- [REQUIREMENT] Please reproduce the entries that follow, keeping each word intact.

- [TASK DATA]

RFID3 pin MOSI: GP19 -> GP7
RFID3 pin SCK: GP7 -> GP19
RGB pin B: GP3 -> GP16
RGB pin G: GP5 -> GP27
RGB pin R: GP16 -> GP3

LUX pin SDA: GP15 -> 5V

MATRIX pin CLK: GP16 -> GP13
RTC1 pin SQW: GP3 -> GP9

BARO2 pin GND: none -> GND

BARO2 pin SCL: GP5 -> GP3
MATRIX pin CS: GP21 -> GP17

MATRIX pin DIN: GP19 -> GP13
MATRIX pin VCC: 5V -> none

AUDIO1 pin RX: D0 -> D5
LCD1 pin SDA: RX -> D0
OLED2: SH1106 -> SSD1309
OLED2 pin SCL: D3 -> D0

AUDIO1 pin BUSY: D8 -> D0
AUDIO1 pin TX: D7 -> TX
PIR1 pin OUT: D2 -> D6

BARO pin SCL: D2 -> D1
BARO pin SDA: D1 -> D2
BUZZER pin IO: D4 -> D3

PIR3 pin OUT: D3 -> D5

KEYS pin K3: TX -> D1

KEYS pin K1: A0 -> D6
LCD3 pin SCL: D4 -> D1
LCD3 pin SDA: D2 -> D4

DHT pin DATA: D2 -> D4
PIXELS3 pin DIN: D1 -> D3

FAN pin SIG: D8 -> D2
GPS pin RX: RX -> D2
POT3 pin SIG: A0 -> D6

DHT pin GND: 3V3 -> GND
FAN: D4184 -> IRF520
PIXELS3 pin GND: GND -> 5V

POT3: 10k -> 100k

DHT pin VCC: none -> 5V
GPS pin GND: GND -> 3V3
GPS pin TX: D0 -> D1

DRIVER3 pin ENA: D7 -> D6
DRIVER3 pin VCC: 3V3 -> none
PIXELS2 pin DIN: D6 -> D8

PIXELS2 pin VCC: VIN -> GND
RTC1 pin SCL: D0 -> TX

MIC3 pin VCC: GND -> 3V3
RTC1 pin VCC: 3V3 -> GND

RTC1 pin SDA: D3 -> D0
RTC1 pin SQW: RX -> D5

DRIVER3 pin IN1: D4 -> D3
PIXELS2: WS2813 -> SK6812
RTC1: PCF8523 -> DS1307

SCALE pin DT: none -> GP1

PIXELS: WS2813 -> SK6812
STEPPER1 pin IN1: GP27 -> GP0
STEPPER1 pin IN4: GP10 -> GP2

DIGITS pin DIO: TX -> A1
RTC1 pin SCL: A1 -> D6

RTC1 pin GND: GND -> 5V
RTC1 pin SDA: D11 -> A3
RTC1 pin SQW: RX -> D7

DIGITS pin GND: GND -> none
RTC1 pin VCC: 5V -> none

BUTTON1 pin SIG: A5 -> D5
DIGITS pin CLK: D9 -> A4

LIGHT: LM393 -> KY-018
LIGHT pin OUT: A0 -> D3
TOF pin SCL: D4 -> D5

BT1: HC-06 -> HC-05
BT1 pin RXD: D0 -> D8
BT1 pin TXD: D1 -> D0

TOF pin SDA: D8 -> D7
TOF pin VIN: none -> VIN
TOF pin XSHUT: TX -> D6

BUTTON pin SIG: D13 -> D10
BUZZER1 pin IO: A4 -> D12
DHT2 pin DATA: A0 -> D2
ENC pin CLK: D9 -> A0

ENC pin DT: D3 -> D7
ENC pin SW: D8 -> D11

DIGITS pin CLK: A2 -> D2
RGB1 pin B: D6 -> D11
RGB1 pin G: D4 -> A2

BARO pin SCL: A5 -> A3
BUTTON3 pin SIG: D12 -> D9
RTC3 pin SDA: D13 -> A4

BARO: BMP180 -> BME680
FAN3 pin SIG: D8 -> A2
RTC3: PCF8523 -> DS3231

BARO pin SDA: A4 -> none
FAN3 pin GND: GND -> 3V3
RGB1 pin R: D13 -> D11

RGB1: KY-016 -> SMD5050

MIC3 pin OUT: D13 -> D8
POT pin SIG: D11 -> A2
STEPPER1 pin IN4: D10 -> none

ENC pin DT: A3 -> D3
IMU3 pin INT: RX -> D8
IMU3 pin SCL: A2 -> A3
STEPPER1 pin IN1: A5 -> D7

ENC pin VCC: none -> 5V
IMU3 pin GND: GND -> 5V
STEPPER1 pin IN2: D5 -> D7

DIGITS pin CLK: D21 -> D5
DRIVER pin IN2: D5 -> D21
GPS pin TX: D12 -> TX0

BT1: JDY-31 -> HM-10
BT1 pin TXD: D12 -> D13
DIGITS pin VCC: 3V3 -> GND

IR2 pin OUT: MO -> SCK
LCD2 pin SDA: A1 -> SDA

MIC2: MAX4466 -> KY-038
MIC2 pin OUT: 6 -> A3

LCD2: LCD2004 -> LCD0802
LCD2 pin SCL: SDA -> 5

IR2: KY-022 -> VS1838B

- [RESPONSE TO THE TASK]
RFID3 pin MOSI: GP19 -> GP7
RFID3 pin SCK: GP7 -> GP19
RGB pin B: GP3 -> GP16
RGB pin G: GP5 -> GP27
RGB pin R: GP16 -> GP3

LUX pin SDA: GP15 -> 5V

MATRIX pin CLK: GP16 -> GP13
RTC1 pin SQW: GP3 -> GP9

BARO2 pin GND: none -> GND

BARO2 pin SCL: GP5 -> GP3
MATRIX pin CS: GP21 -> GP17

MATRIX pin DIN: GP19 -> GP13
MATRIX pin VCC: 5V -> none

AUDIO1 pin RX: D0 -> D5
LCD1 pin SDA: RX -> D0
OLED2: SH1106 -> SSD1309
OLED2 pin SCL: D3 -> D0

AUDIO1 pin BUSY: D8 -> D0
AUDIO1 pin TX: D7 -> TX
PIR1 pin OUT: D2 -> D6

BARO pin SCL: D2 -> D1
BARO pin SDA: D1 -> D2
BUZZER pin IO: D4 -> D3

PIR3 pin OUT: D3 -> D5

KEYS pin K3: TX -> D1

KEYS pin K1: A0 -> D6
LCD3 pin SCL: D4 -> D1
LCD3 pin SDA: D2 -> D4

DHT pin DATA: D2 -> D4
PIXELS3 pin DIN: D1 -> D3

FAN pin SIG: D8 -> D2
GPS pin RX: RX -> D2
POT3 pin SIG: A0 -> D6

DHT pin GND: 3V3 -> GND
FAN: D4184 -> IRF520
PIXELS3 pin GND: GND -> 5V

POT3: 10k -> 100k

DHT pin VCC: none -> 5V
GPS pin GND: GND -> 3V3
GPS pin TX: D0 -> D1

DRIVER3 pin ENA: D7 -> D6
DRIVER3 pin VCC: 3V3 -> none
PIXELS2 pin DIN: D6 -> D8

PIXELS2 pin VCC: VIN -> GND
RTC1 pin SCL: D0 -> TX

MIC3 pin VCC: GND -> 3V3
RTC1 pin VCC: 3V3 -> GND

RTC1 pin SDA: D3 -> D0
RTC1 pin SQW: RX -> D5

DRIVER3 pin IN1: D4 -> D3
PIXELS2: WS2813 -> SK6812
RTC1: PCF8523 -> DS1307

SCALE pin DT: none -> GP1

PIXELS: WS2813 -> SK6812
STEPPER1 pin IN1: GP27 -> GP0
STEPPER1 pin IN4: GP10 -> GP2

DIGITS pin DIO: TX -> A1
RTC1 pin SCL: A1 -> D6

RTC1 pin GND: GND -> 5V
RTC1 pin SDA: D11 -> A3
RTC1 pin SQW: RX -> D7

DIGITS pin GND: GND -> none
RTC1 pin VCC: 5V -> none

BUTTON1 pin SIG: A5 -> D5
DIGITS pin CLK: D9 -> A4

LIGHT: LM393 -> KY-018
LIGHT pin OUT: A0 -> D3
TOF pin SCL: D4 -> D5

BT1: HC-06 -> HC-05
BT1 pin RXD: D0 -> D8
BT1 pin TXD: D1 -> D0

TOF pin SDA: D8 -> D7
TOF pin VIN: none -> VIN
TOF pin XSHUT: TX -> D6

BUTTON pin SIG: D13 -> D10
BUZZER1 pin IO: A4 -> D12
DHT2 pin DATA: A0 -> D2
ENC pin CLK: D9 -> A0

ENC pin DT: D3 -> D7
ENC pin SW: D8 -> D11

DIGITS pin CLK: A2 -> D2
RGB1 pin B: D6 -> D11
RGB1 pin G: D4 -> A2

BARO pin SCL: A5 -> A3
BUTTON3 pin SIG: D12 -> D9
RTC3 pin SDA: D13 -> A4

BARO: BMP180 -> BME680
FAN3 pin SIG: D8 -> A2
RTC3: PCF8523 -> DS3231

BARO pin SDA: A4 -> none
FAN3 pin GND: GND -> 3V3
RGB1 pin R: D13 -> D11

RGB1: KY-016 -> SMD5050

MIC3 pin OUT: D13 -> D8
POT pin SIG: D11 -> A2
STEPPER1 pin IN4: D10 -> none

ENC pin DT: A3 -> D3
IMU3 pin INT: RX -> D8
IMU3 pin SCL: A2 -> A3
STEPPER1 pin IN1: A5 -> D7

ENC pin VCC: none -> 5V
IMU3 pin GND: GND -> 5V
STEPPER1 pin IN2: D5 -> D7

DIGITS pin CLK: D21 -> D5
DRIVER pin IN2: D5 -> D21
GPS pin TX: D12 -> TX0

BT1: JDY-31 -> HM-10
BT1 pin TXD: D12 -> D13
DIGITS pin VCC: 3V3 -> GND

IR2 pin OUT: MO -> SCK
LCD2 pin SDA: A1 -> SDA

MIC2: MAX4466 -> KY-038
MIC2 pin OUT: 6 -> A3

LCD2: LCD2004 -> LCD0802
LCD2 pin SCL: SDA -> 5

IR2: KY-022 -> VS1838B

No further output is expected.